What you have to do:
Restate the lines of the material below word for word, from the first through the one containing "(183, 263) = (166, 207): none", and include nothing else; pictures stay out.

Records for the task:
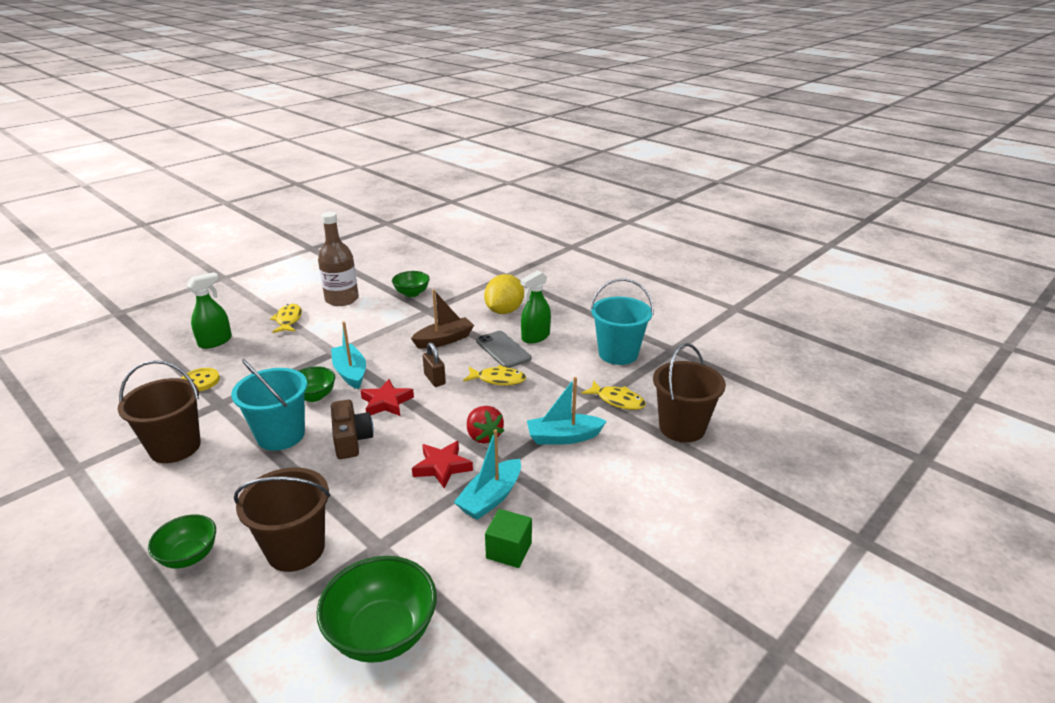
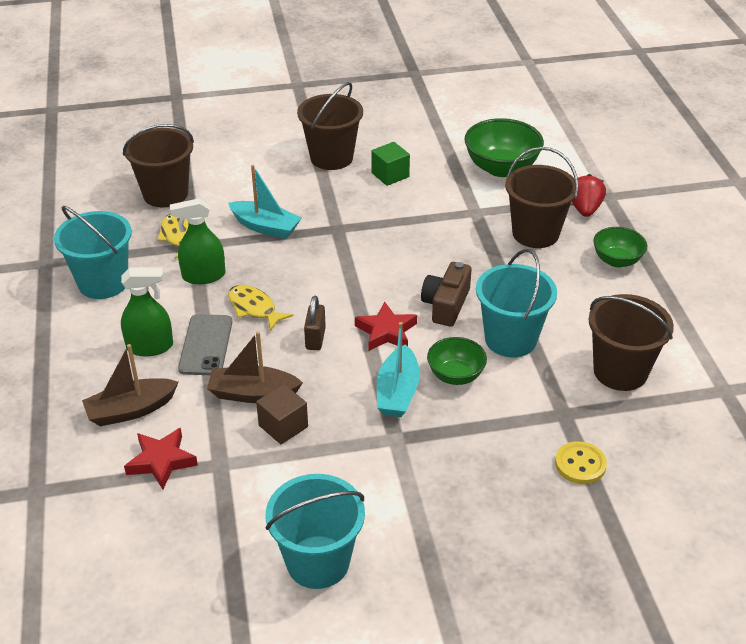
camera: 145 degrees left, 10 degrees up
(215, 341) = (546, 545): green spray bottle -> green spray bottle (203, 276)
(288, 320) = (424, 546): yellow fish -> none
(342, 299) = (318, 562): brown bottle -> turquoise bucket
(410, 334) = (283, 426): none -> brown cube
(412, 293) = (207, 520): green bowl -> none
(442, 467) = (386, 246): red star -> red star (161, 461)
(483, 436) = (328, 256): red strawberry -> red strawberry (585, 209)
(490, 498) = (370, 209): turquoise boat -> none
(504, 311) = (131, 410): yellow lemon -> brown boat
(593, 542) = (331, 158): none -> brown bucket

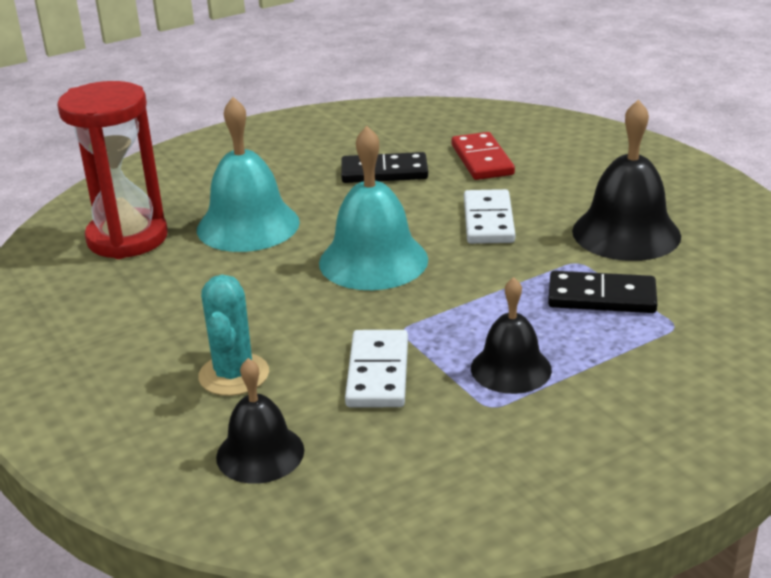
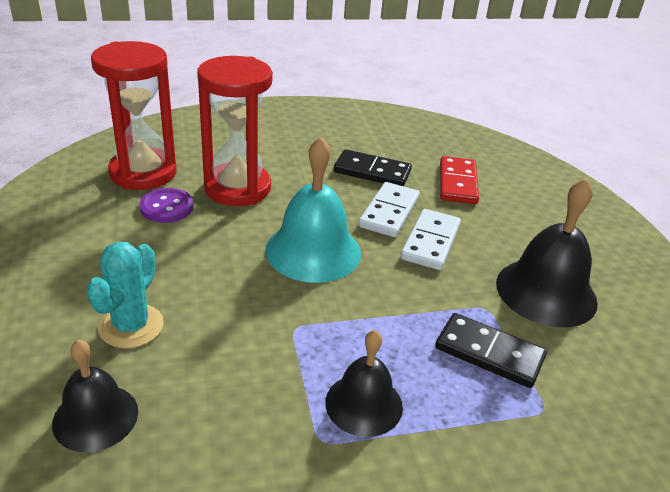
camera: 15 degrees right, 5 degrees up
(183, 263) = (166, 207): none -> purple button
(248, 225) = (237, 188): turquoise bell -> red hourglass
(378, 373) = (246, 366): white domino -> white domino (389, 212)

Exercise result:
camera: 145 degrees left, 10 degrees up
(215, 341) = (546, 545): green spray bottle -> green spray bottle (203, 276)
(288, 320) = (424, 546): yellow fish -> none
(342, 299) = (318, 562): brown bottle -> turquoise bucket
(410, 334) = (283, 426): none -> brown cube
(412, 293) = (207, 520): green bowl -> none
(442, 467) = (386, 246): red star -> red star (161, 461)
(483, 436) = (328, 256): red strawberry -> red strawberry (585, 209)
(490, 498) = (370, 209): turquoise boat -> none
(504, 311) = (131, 410): yellow lemon -> brown boat
(593, 542) = (331, 158): none -> brown bucket

camera: 15 degrees right, 5 degrees up
(183, 263) = (166, 207): none -> purple button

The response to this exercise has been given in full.